#### WORK TO BE COMPLETED:
Restate the lines exactly, starting at the line that contains "pink cross: (83, 141) -> (55, 48), moved" and finishing with the final line of the records.

(Shape transformation data)
*** Begin section ***

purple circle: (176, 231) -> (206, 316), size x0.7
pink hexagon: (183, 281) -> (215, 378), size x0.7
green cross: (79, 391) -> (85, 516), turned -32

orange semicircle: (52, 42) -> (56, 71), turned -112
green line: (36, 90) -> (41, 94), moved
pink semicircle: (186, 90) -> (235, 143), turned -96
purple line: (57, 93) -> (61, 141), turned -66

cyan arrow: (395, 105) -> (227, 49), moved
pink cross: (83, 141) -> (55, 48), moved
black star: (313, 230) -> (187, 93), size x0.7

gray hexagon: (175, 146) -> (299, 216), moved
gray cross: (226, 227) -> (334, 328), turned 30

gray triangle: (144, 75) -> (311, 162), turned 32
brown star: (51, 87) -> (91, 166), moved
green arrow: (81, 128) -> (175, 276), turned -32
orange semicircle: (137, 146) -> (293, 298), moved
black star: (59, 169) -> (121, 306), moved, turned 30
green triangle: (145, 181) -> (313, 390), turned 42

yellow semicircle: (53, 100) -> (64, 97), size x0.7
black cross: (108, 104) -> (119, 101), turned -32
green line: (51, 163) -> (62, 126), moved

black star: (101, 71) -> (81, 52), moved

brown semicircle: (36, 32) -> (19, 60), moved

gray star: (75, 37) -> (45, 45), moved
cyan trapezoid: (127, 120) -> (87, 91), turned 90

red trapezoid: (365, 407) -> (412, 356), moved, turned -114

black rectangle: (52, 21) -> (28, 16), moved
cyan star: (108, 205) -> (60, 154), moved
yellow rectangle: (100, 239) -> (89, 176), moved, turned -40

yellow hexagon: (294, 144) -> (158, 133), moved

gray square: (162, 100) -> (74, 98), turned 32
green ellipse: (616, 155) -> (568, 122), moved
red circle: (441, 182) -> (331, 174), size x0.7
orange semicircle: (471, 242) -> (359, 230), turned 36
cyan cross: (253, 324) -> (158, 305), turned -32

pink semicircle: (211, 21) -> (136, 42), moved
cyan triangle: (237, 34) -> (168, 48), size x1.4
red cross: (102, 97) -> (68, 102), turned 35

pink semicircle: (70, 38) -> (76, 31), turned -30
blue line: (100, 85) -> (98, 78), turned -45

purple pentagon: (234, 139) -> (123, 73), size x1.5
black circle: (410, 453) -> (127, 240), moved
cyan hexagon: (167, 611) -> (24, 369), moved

*** End section ***

#### YOUR RESPONSE:
pink cross: (83, 141) -> (55, 48), moved
black star: (313, 230) -> (187, 93), size x0.7

gray hexagon: (175, 146) -> (299, 216), moved
gray cross: (226, 227) -> (334, 328), turned 30

gray triangle: (144, 75) -> (311, 162), turned 32
brown star: (51, 87) -> (91, 166), moved
green arrow: (81, 128) -> (175, 276), turned -32
orange semicircle: (137, 146) -> (293, 298), moved
black star: (59, 169) -> (121, 306), moved, turned 30
green triangle: (145, 181) -> (313, 390), turned 42

yellow semicircle: (53, 100) -> (64, 97), size x0.7
black cross: (108, 104) -> (119, 101), turned -32
green line: (51, 163) -> (62, 126), moved

black star: (101, 71) -> (81, 52), moved

brown semicircle: (36, 32) -> (19, 60), moved

gray star: (75, 37) -> (45, 45), moved
cyan trapezoid: (127, 120) -> (87, 91), turned 90

red trapezoid: (365, 407) -> (412, 356), moved, turned -114

black rectangle: (52, 21) -> (28, 16), moved
cyan star: (108, 205) -> (60, 154), moved
yellow rectangle: (100, 239) -> (89, 176), moved, turned -40

yellow hexagon: (294, 144) -> (158, 133), moved

gray square: (162, 100) -> (74, 98), turned 32
green ellipse: (616, 155) -> (568, 122), moved
red circle: (441, 182) -> (331, 174), size x0.7
orange semicircle: (471, 242) -> (359, 230), turned 36
cyan cross: (253, 324) -> (158, 305), turned -32

pink semicircle: (211, 21) -> (136, 42), moved
cyan triangle: (237, 34) -> (168, 48), size x1.4
red cross: (102, 97) -> (68, 102), turned 35

pink semicircle: (70, 38) -> (76, 31), turned -30
blue line: (100, 85) -> (98, 78), turned -45

purple pentagon: (234, 139) -> (123, 73), size x1.5
black circle: (410, 453) -> (127, 240), moved
cyan hexagon: (167, 611) -> (24, 369), moved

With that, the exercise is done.